- _ENTRIES SUPPLIED_
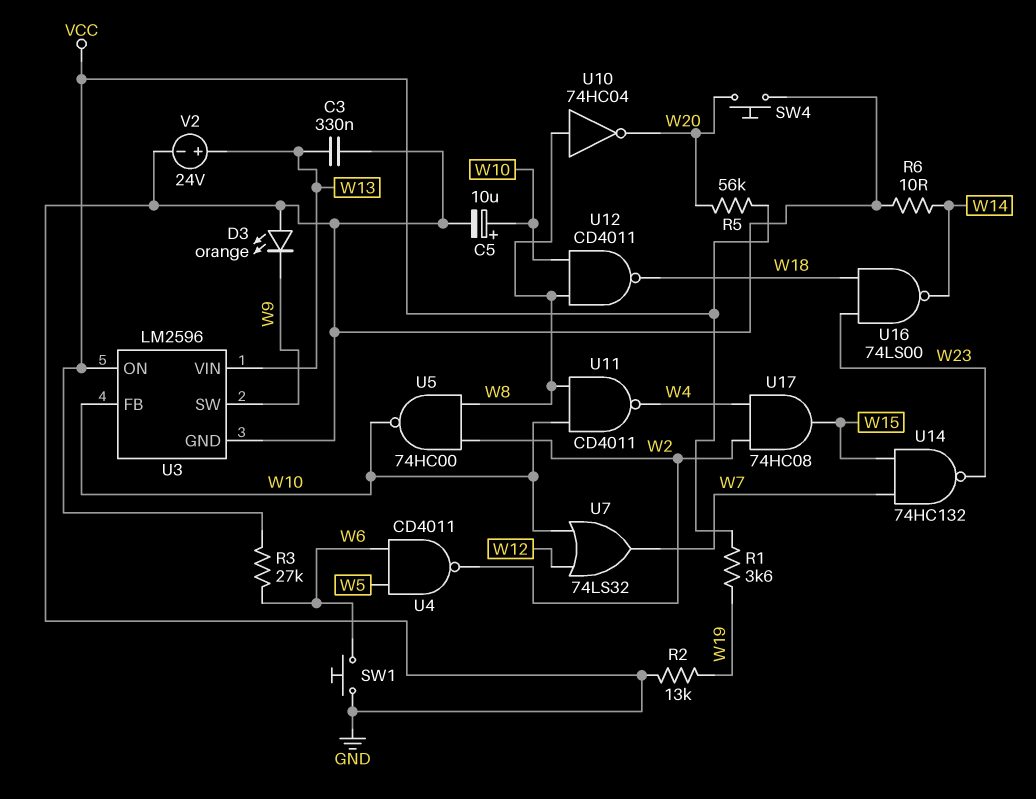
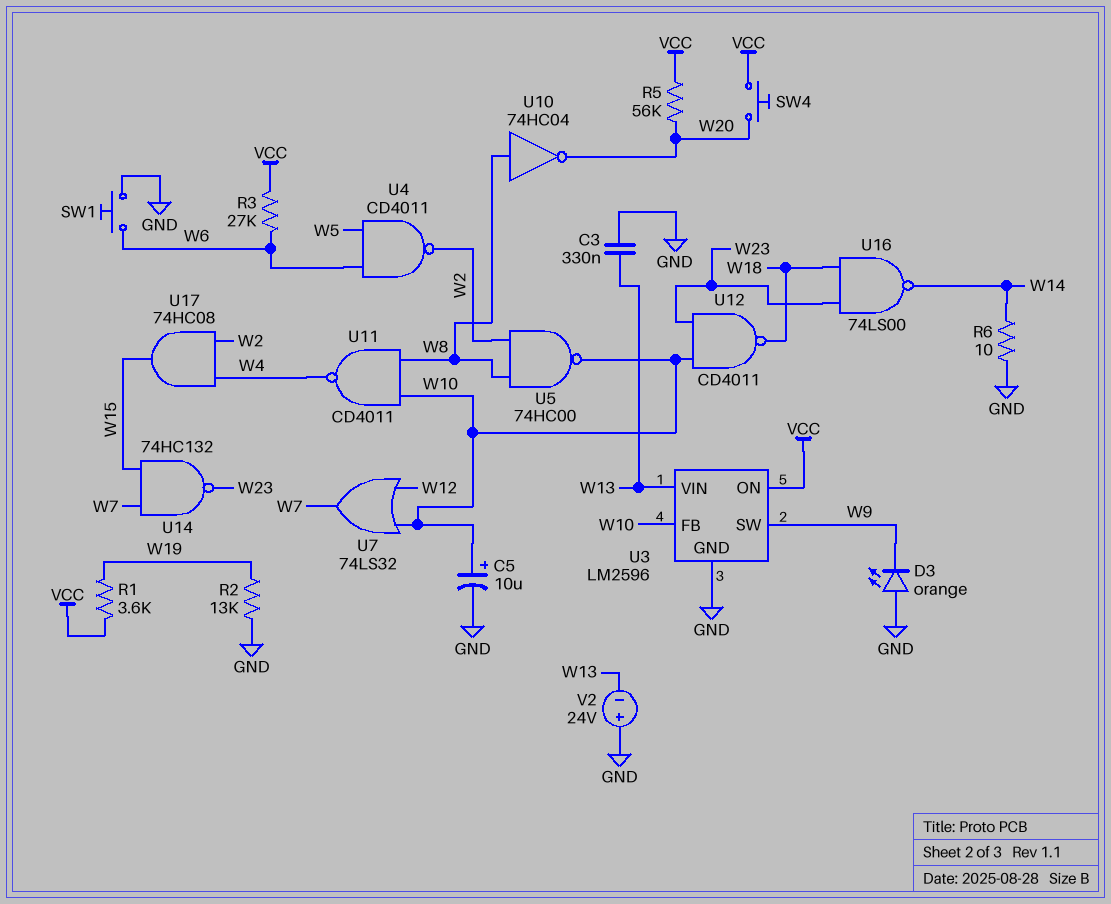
SW4: button (GND, W20) -> button (VCC, W20)
U12: NAND CD4011 (in W8, in W10, out W18) -> NAND CD4011 (in W10, in W23, out W18)
V2: 24V (plus W13, minus GND) -> 24V (plus GND, minus W13)

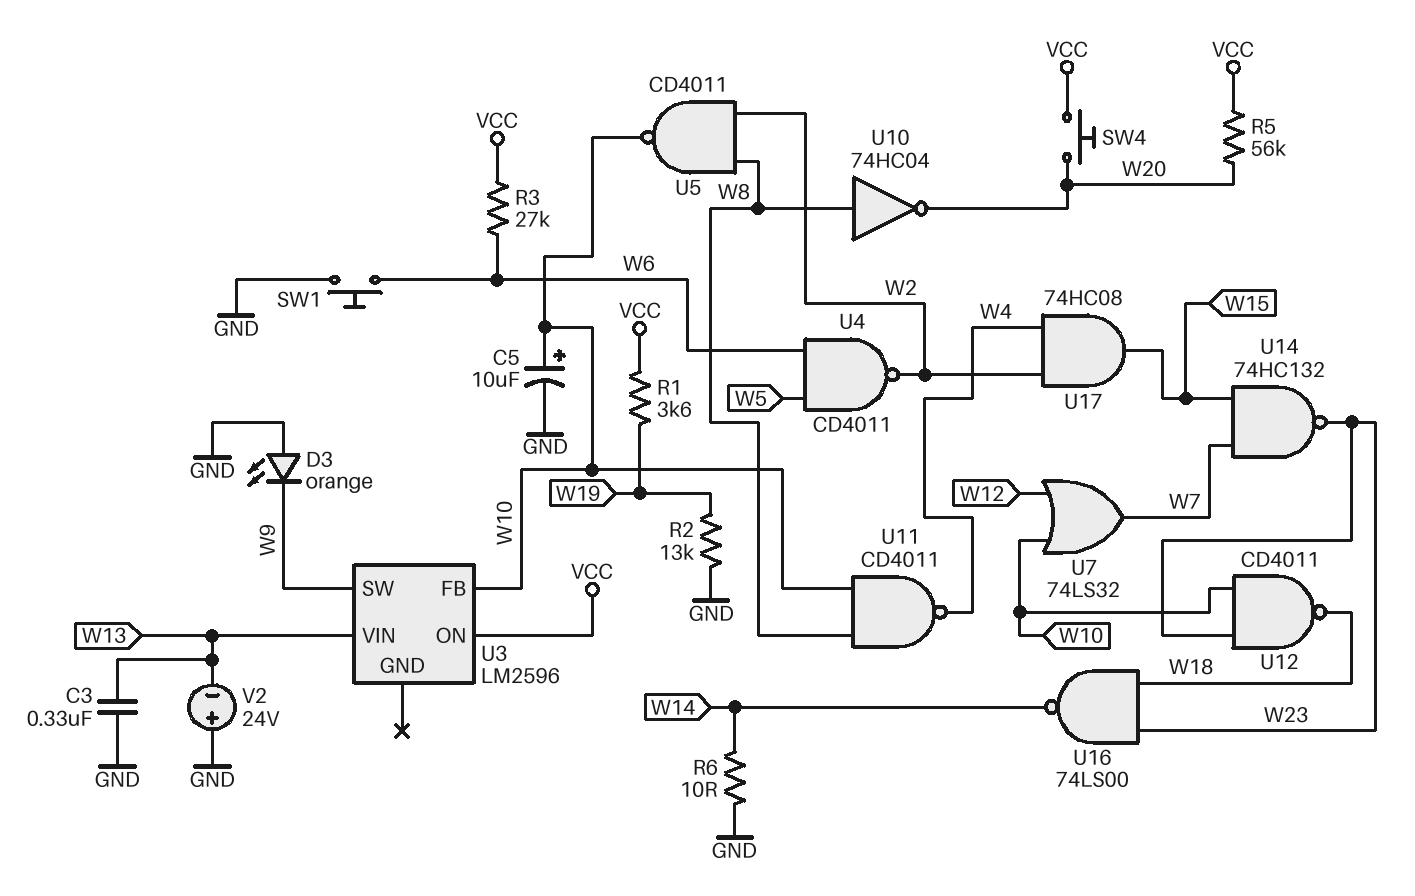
U3 pin GND: GND -> none
U5: NAND 74HC00 (in W2, in W8, out W10) -> NAND CD4011 (in W2, in W8, out W10)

- _WORK INSTRUCTION_
Set down exactly the lines from the start of the records through the line containing "U3 pin GND: GND -> none", both included, and omit the pictures.

- _RESPONSE TO THE TASK_
SW4: button (GND, W20) -> button (VCC, W20)
U12: NAND CD4011 (in W8, in W10, out W18) -> NAND CD4011 (in W10, in W23, out W18)
V2: 24V (plus W13, minus GND) -> 24V (plus GND, minus W13)

U3 pin GND: GND -> none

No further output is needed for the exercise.